> **WHAT THE TASK REQUIRES**: Key in the whole listing below again, keeping every word as it is.

> **DATA**:
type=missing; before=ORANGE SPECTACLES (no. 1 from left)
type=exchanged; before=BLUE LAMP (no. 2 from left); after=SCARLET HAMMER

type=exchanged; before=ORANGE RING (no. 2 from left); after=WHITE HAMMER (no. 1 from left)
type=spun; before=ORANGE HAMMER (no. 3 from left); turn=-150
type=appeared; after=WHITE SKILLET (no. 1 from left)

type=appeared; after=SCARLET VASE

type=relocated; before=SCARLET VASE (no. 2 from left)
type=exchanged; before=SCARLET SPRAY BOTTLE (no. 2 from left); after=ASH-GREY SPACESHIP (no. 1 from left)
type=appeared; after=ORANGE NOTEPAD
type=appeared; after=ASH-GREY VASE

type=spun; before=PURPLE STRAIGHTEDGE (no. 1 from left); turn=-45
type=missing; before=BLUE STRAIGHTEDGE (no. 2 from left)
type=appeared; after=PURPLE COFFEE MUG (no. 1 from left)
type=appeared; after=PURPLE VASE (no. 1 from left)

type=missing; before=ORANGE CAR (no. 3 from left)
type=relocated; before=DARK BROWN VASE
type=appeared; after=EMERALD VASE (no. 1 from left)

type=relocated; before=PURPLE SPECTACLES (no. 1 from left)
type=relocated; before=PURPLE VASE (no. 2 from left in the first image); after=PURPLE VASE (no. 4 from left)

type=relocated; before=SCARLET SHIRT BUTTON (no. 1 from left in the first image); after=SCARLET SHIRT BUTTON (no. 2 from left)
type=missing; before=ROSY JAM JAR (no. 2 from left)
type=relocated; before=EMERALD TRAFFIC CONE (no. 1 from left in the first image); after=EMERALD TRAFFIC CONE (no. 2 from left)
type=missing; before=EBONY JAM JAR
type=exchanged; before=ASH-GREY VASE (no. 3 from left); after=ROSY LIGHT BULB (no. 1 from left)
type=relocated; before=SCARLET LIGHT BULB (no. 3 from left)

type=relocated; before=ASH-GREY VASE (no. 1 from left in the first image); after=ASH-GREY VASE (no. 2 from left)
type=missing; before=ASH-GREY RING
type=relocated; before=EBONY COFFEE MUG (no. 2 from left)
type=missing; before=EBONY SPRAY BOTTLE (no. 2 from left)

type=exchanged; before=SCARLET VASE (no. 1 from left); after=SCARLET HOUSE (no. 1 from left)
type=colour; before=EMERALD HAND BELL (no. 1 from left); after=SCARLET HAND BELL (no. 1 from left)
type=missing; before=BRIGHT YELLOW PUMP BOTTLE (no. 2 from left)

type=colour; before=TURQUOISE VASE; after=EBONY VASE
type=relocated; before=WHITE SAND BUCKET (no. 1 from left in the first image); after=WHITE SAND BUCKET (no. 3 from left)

> **OUTPUT OF THE EXERCISE**:
type=missing; before=ORANGE SPECTACLES (no. 1 from left)
type=exchanged; before=BLUE LAMP (no. 2 from left); after=SCARLET HAMMER

type=exchanged; before=ORANGE RING (no. 2 from left); after=WHITE HAMMER (no. 1 from left)
type=spun; before=ORANGE HAMMER (no. 3 from left); turn=-150
type=appeared; after=WHITE SKILLET (no. 1 from left)

type=appeared; after=SCARLET VASE

type=relocated; before=SCARLET VASE (no. 2 from left)
type=exchanged; before=SCARLET SPRAY BOTTLE (no. 2 from left); after=ASH-GREY SPACESHIP (no. 1 from left)
type=appeared; after=ORANGE NOTEPAD
type=appeared; after=ASH-GREY VASE

type=spun; before=PURPLE STRAIGHTEDGE (no. 1 from left); turn=-45
type=missing; before=BLUE STRAIGHTEDGE (no. 2 from left)
type=appeared; after=PURPLE COFFEE MUG (no. 1 from left)
type=appeared; after=PURPLE VASE (no. 1 from left)

type=missing; before=ORANGE CAR (no. 3 from left)
type=relocated; before=DARK BROWN VASE
type=appeared; after=EMERALD VASE (no. 1 from left)

type=relocated; before=PURPLE SPECTACLES (no. 1 from left)
type=relocated; before=PURPLE VASE (no. 2 from left in the first image); after=PURPLE VASE (no. 4 from left)

type=relocated; before=SCARLET SHIRT BUTTON (no. 1 from left in the first image); after=SCARLET SHIRT BUTTON (no. 2 from left)
type=missing; before=ROSY JAM JAR (no. 2 from left)
type=relocated; before=EMERALD TRAFFIC CONE (no. 1 from left in the first image); after=EMERALD TRAFFIC CONE (no. 2 from left)
type=missing; before=EBONY JAM JAR
type=exchanged; before=ASH-GREY VASE (no. 3 from left); after=ROSY LIGHT BULB (no. 1 from left)
type=relocated; before=SCARLET LIGHT BULB (no. 3 from left)

type=relocated; before=ASH-GREY VASE (no. 1 from left in the first image); after=ASH-GREY VASE (no. 2 from left)
type=missing; before=ASH-GREY RING
type=relocated; before=EBONY COFFEE MUG (no. 2 from left)
type=missing; before=EBONY SPRAY BOTTLE (no. 2 from left)

type=exchanged; before=SCARLET VASE (no. 1 from left); after=SCARLET HOUSE (no. 1 from left)
type=colour; before=EMERALD HAND BELL (no. 1 from left); after=SCARLET HAND BELL (no. 1 from left)
type=missing; before=BRIGHT YELLOW PUMP BOTTLE (no. 2 from left)

type=colour; before=TURQUOISE VASE; after=EBONY VASE
type=relocated; before=WHITE SAND BUCKET (no. 1 from left in the first image); after=WHITE SAND BUCKET (no. 3 from left)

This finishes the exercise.